::: DATA EXTRACT
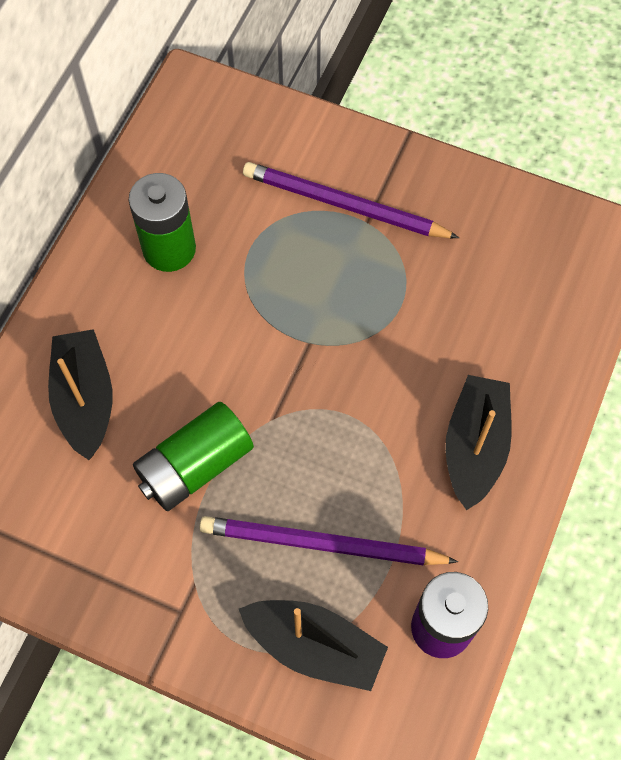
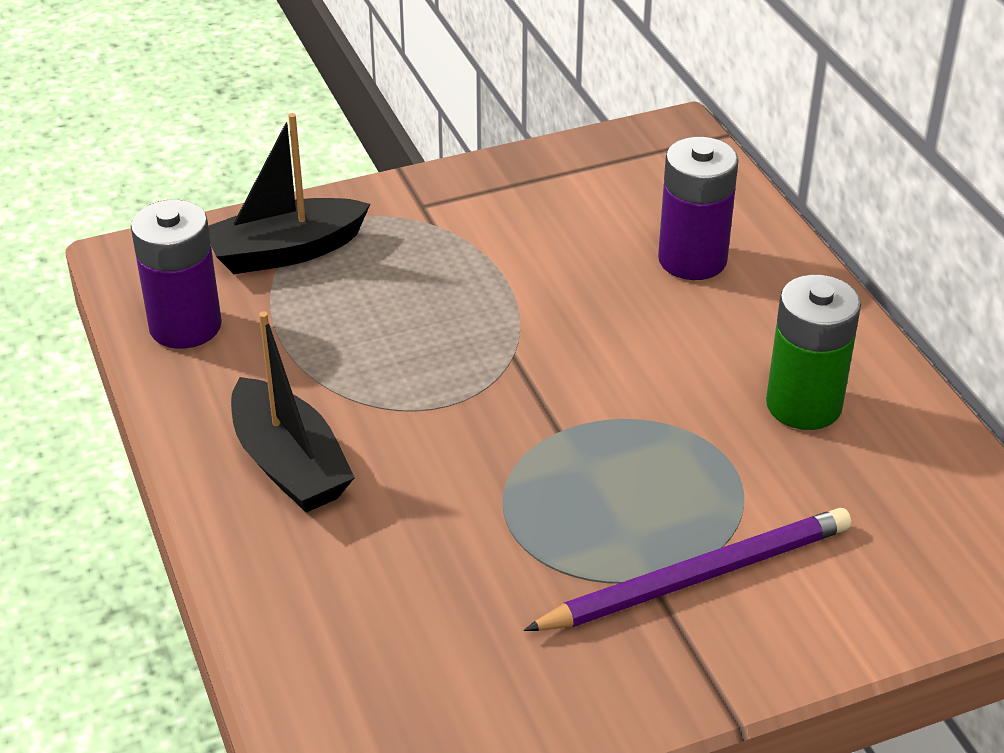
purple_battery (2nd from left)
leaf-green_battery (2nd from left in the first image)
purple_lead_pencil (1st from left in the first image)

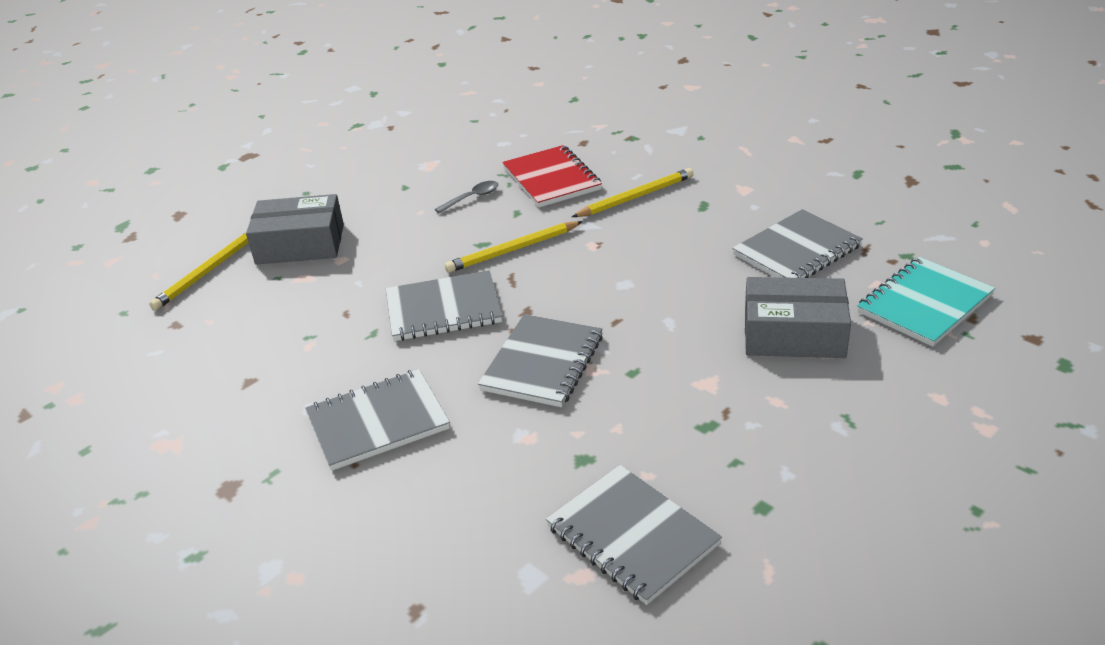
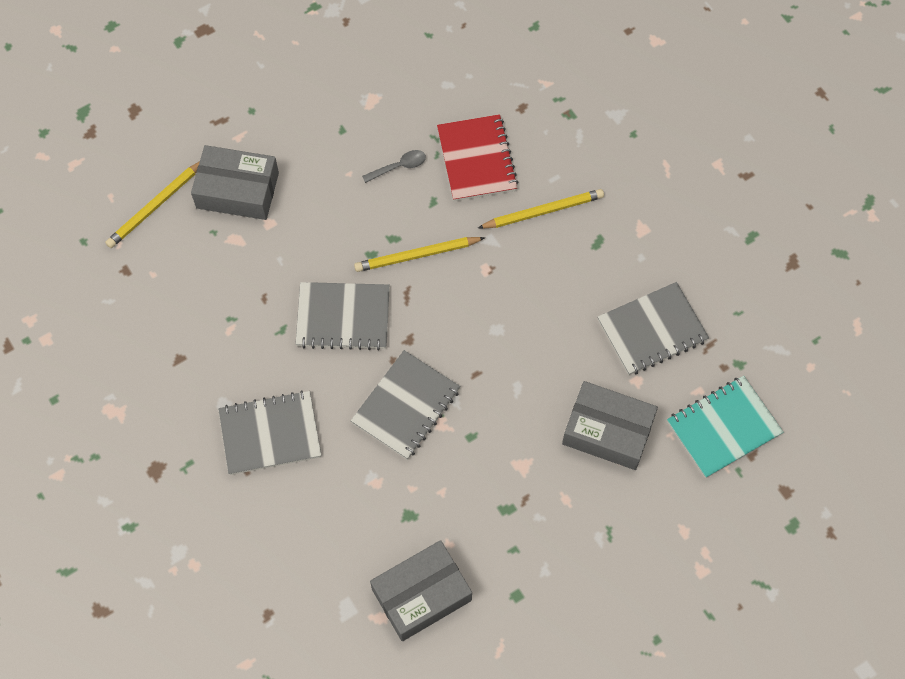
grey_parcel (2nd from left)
::::::
## REQUIRED WORK
Copy exactly, and only, the lines running from the one containing "leaf-green_battery (2nd from" through the final line of the data, and omit the pictures.

## OUTPUT BELOW
leaf-green_battery (2nd from left in the first image)
purple_lead_pencil (1st from left in the first image)

grey_parcel (2nd from left)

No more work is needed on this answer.